Records contained in a dataset
- - -

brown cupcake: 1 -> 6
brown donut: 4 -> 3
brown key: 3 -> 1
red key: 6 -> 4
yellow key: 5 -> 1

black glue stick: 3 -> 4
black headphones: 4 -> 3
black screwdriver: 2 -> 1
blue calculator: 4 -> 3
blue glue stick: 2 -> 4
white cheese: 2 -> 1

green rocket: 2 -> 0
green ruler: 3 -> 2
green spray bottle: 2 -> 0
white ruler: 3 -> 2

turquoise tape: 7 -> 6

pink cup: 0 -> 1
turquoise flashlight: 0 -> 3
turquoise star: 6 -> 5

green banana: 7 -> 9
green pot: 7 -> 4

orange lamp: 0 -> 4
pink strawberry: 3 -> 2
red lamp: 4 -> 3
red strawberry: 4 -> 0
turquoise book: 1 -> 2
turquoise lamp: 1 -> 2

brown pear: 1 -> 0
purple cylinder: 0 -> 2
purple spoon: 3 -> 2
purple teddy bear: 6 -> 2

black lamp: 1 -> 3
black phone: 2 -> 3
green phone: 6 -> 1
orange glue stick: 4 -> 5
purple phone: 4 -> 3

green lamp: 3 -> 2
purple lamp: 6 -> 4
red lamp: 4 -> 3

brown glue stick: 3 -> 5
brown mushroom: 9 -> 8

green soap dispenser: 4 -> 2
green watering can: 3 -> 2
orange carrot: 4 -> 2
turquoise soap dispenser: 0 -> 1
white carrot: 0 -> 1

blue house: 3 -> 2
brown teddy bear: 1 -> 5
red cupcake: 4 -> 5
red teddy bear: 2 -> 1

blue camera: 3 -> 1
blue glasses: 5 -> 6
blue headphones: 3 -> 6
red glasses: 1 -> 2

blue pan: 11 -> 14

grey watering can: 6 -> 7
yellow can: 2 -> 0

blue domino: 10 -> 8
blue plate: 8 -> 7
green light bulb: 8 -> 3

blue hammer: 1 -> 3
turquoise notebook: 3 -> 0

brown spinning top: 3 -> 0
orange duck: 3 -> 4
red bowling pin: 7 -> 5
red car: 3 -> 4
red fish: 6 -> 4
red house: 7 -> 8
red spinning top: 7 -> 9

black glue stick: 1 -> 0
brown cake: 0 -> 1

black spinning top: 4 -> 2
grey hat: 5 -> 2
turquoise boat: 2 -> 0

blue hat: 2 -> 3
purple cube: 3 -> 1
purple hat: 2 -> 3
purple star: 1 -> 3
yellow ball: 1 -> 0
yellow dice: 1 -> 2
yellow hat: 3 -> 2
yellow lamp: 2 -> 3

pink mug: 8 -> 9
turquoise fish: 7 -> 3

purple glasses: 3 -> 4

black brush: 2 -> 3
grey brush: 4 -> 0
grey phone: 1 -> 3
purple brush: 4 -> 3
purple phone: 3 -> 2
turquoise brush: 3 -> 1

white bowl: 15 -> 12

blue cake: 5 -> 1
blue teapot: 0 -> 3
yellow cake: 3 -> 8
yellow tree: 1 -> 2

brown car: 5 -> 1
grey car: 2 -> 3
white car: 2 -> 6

- - -

Output every line above without altering anything.

brown cupcake: 1 -> 6
brown donut: 4 -> 3
brown key: 3 -> 1
red key: 6 -> 4
yellow key: 5 -> 1

black glue stick: 3 -> 4
black headphones: 4 -> 3
black screwdriver: 2 -> 1
blue calculator: 4 -> 3
blue glue stick: 2 -> 4
white cheese: 2 -> 1

green rocket: 2 -> 0
green ruler: 3 -> 2
green spray bottle: 2 -> 0
white ruler: 3 -> 2

turquoise tape: 7 -> 6

pink cup: 0 -> 1
turquoise flashlight: 0 -> 3
turquoise star: 6 -> 5

green banana: 7 -> 9
green pot: 7 -> 4

orange lamp: 0 -> 4
pink strawberry: 3 -> 2
red lamp: 4 -> 3
red strawberry: 4 -> 0
turquoise book: 1 -> 2
turquoise lamp: 1 -> 2

brown pear: 1 -> 0
purple cylinder: 0 -> 2
purple spoon: 3 -> 2
purple teddy bear: 6 -> 2

black lamp: 1 -> 3
black phone: 2 -> 3
green phone: 6 -> 1
orange glue stick: 4 -> 5
purple phone: 4 -> 3

green lamp: 3 -> 2
purple lamp: 6 -> 4
red lamp: 4 -> 3

brown glue stick: 3 -> 5
brown mushroom: 9 -> 8

green soap dispenser: 4 -> 2
green watering can: 3 -> 2
orange carrot: 4 -> 2
turquoise soap dispenser: 0 -> 1
white carrot: 0 -> 1

blue house: 3 -> 2
brown teddy bear: 1 -> 5
red cupcake: 4 -> 5
red teddy bear: 2 -> 1

blue camera: 3 -> 1
blue glasses: 5 -> 6
blue headphones: 3 -> 6
red glasses: 1 -> 2

blue pan: 11 -> 14

grey watering can: 6 -> 7
yellow can: 2 -> 0

blue domino: 10 -> 8
blue plate: 8 -> 7
green light bulb: 8 -> 3

blue hammer: 1 -> 3
turquoise notebook: 3 -> 0

brown spinning top: 3 -> 0
orange duck: 3 -> 4
red bowling pin: 7 -> 5
red car: 3 -> 4
red fish: 6 -> 4
red house: 7 -> 8
red spinning top: 7 -> 9

black glue stick: 1 -> 0
brown cake: 0 -> 1

black spinning top: 4 -> 2
grey hat: 5 -> 2
turquoise boat: 2 -> 0

blue hat: 2 -> 3
purple cube: 3 -> 1
purple hat: 2 -> 3
purple star: 1 -> 3
yellow ball: 1 -> 0
yellow dice: 1 -> 2
yellow hat: 3 -> 2
yellow lamp: 2 -> 3

pink mug: 8 -> 9
turquoise fish: 7 -> 3

purple glasses: 3 -> 4

black brush: 2 -> 3
grey brush: 4 -> 0
grey phone: 1 -> 3
purple brush: 4 -> 3
purple phone: 3 -> 2
turquoise brush: 3 -> 1

white bowl: 15 -> 12

blue cake: 5 -> 1
blue teapot: 0 -> 3
yellow cake: 3 -> 8
yellow tree: 1 -> 2

brown car: 5 -> 1
grey car: 2 -> 3
white car: 2 -> 6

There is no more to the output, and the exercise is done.